Would you output the whole of the data exactly?

== Segment start ==

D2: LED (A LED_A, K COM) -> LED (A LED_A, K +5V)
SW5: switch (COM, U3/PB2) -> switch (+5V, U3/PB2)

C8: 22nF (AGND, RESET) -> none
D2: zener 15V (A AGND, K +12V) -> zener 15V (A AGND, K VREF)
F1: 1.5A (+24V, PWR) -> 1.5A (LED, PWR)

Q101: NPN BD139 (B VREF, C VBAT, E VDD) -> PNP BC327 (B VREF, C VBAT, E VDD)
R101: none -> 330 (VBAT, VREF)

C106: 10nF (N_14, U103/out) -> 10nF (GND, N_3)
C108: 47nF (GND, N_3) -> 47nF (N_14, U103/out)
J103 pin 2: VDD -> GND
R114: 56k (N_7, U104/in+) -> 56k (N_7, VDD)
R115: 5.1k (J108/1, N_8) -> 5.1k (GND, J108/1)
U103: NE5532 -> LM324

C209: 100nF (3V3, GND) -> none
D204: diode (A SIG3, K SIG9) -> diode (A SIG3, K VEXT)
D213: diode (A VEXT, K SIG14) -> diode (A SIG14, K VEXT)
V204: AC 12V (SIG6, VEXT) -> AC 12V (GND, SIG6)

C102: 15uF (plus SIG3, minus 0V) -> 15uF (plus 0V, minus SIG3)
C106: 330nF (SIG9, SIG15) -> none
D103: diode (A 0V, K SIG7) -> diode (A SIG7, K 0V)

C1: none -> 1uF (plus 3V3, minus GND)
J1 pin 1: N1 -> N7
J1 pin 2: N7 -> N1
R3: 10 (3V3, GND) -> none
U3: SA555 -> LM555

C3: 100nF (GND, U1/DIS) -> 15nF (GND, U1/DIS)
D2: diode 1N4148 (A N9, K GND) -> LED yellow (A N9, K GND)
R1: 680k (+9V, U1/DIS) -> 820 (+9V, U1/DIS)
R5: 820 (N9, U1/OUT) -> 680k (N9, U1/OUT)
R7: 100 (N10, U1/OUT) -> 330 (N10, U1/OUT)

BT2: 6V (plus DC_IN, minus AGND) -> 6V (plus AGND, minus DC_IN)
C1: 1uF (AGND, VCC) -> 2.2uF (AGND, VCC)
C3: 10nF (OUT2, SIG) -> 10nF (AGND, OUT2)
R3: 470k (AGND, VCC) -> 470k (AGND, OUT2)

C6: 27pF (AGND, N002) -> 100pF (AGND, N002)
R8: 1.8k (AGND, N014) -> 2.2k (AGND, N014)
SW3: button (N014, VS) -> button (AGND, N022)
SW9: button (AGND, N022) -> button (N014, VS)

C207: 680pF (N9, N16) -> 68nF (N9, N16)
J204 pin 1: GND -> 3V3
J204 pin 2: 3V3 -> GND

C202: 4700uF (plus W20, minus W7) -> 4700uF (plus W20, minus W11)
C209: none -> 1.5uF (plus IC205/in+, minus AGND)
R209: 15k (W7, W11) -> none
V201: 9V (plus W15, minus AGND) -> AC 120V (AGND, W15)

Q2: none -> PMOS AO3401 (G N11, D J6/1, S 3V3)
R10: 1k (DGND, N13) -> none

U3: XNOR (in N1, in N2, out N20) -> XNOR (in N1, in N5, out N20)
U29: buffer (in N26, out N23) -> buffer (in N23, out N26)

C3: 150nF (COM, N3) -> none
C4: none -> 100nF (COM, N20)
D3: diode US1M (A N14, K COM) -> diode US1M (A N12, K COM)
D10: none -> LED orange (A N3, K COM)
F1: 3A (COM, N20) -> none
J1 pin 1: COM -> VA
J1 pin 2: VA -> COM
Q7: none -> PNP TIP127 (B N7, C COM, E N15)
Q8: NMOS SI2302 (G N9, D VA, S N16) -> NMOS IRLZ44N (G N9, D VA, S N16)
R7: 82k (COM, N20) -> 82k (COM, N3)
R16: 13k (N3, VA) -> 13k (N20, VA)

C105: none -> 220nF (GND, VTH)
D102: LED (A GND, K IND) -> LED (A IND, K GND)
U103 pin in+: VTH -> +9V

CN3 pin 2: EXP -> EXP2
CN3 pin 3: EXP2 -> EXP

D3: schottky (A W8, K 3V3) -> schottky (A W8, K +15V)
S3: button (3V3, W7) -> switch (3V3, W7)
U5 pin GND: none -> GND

== Segment end ==

**Problem solution:**
D2: LED (A LED_A, K COM) -> LED (A LED_A, K +5V)
SW5: switch (COM, U3/PB2) -> switch (+5V, U3/PB2)

C8: 22nF (AGND, RESET) -> none
D2: zener 15V (A AGND, K +12V) -> zener 15V (A AGND, K VREF)
F1: 1.5A (+24V, PWR) -> 1.5A (LED, PWR)

Q101: NPN BD139 (B VREF, C VBAT, E VDD) -> PNP BC327 (B VREF, C VBAT, E VDD)
R101: none -> 330 (VBAT, VREF)

C106: 10nF (N_14, U103/out) -> 10nF (GND, N_3)
C108: 47nF (GND, N_3) -> 47nF (N_14, U103/out)
J103 pin 2: VDD -> GND
R114: 56k (N_7, U104/in+) -> 56k (N_7, VDD)
R115: 5.1k (J108/1, N_8) -> 5.1k (GND, J108/1)
U103: NE5532 -> LM324

C209: 100nF (3V3, GND) -> none
D204: diode (A SIG3, K SIG9) -> diode (A SIG3, K VEXT)
D213: diode (A VEXT, K SIG14) -> diode (A SIG14, K VEXT)
V204: AC 12V (SIG6, VEXT) -> AC 12V (GND, SIG6)

C102: 15uF (plus SIG3, minus 0V) -> 15uF (plus 0V, minus SIG3)
C106: 330nF (SIG9, SIG15) -> none
D103: diode (A 0V, K SIG7) -> diode (A SIG7, K 0V)

C1: none -> 1uF (plus 3V3, minus GND)
J1 pin 1: N1 -> N7
J1 pin 2: N7 -> N1
R3: 10 (3V3, GND) -> none
U3: SA555 -> LM555

C3: 100nF (GND, U1/DIS) -> 15nF (GND, U1/DIS)
D2: diode 1N4148 (A N9, K GND) -> LED yellow (A N9, K GND)
R1: 680k (+9V, U1/DIS) -> 820 (+9V, U1/DIS)
R5: 820 (N9, U1/OUT) -> 680k (N9, U1/OUT)
R7: 100 (N10, U1/OUT) -> 330 (N10, U1/OUT)

BT2: 6V (plus DC_IN, minus AGND) -> 6V (plus AGND, minus DC_IN)
C1: 1uF (AGND, VCC) -> 2.2uF (AGND, VCC)
C3: 10nF (OUT2, SIG) -> 10nF (AGND, OUT2)
R3: 470k (AGND, VCC) -> 470k (AGND, OUT2)

C6: 27pF (AGND, N002) -> 100pF (AGND, N002)
R8: 1.8k (AGND, N014) -> 2.2k (AGND, N014)
SW3: button (N014, VS) -> button (AGND, N022)
SW9: button (AGND, N022) -> button (N014, VS)

C207: 680pF (N9, N16) -> 68nF (N9, N16)
J204 pin 1: GND -> 3V3
J204 pin 2: 3V3 -> GND

C202: 4700uF (plus W20, minus W7) -> 4700uF (plus W20, minus W11)
C209: none -> 1.5uF (plus IC205/in+, minus AGND)
R209: 15k (W7, W11) -> none
V201: 9V (plus W15, minus AGND) -> AC 120V (AGND, W15)

Q2: none -> PMOS AO3401 (G N11, D J6/1, S 3V3)
R10: 1k (DGND, N13) -> none

U3: XNOR (in N1, in N2, out N20) -> XNOR (in N1, in N5, out N20)
U29: buffer (in N26, out N23) -> buffer (in N23, out N26)

C3: 150nF (COM, N3) -> none
C4: none -> 100nF (COM, N20)
D3: diode US1M (A N14, K COM) -> diode US1M (A N12, K COM)
D10: none -> LED orange (A N3, K COM)
F1: 3A (COM, N20) -> none
J1 pin 1: COM -> VA
J1 pin 2: VA -> COM
Q7: none -> PNP TIP127 (B N7, C COM, E N15)
Q8: NMOS SI2302 (G N9, D VA, S N16) -> NMOS IRLZ44N (G N9, D VA, S N16)
R7: 82k (COM, N20) -> 82k (COM, N3)
R16: 13k (N3, VA) -> 13k (N20, VA)

C105: none -> 220nF (GND, VTH)
D102: LED (A GND, K IND) -> LED (A IND, K GND)
U103 pin in+: VTH -> +9V

CN3 pin 2: EXP -> EXP2
CN3 pin 3: EXP2 -> EXP

D3: schottky (A W8, K 3V3) -> schottky (A W8, K +15V)
S3: button (3V3, W7) -> switch (3V3, W7)
U5 pin GND: none -> GND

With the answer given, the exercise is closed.